_TASK STATEMENT_
Would it be possible to copy exactly the lines from the one containing "SW1: switch (-9V, GND) -> none" to the end of the entries, including both and nothing else?

_INPUT DATA_
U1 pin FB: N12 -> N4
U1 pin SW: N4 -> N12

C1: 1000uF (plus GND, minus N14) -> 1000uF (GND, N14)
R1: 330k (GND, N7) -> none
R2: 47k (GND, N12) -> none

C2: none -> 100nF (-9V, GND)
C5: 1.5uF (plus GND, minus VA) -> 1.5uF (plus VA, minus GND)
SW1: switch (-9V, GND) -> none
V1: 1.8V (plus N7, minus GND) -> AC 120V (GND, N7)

_THE COMPLETED TASK_
SW1: switch (-9V, GND) -> none
V1: 1.8V (plus N7, minus GND) -> AC 120V (GND, N7)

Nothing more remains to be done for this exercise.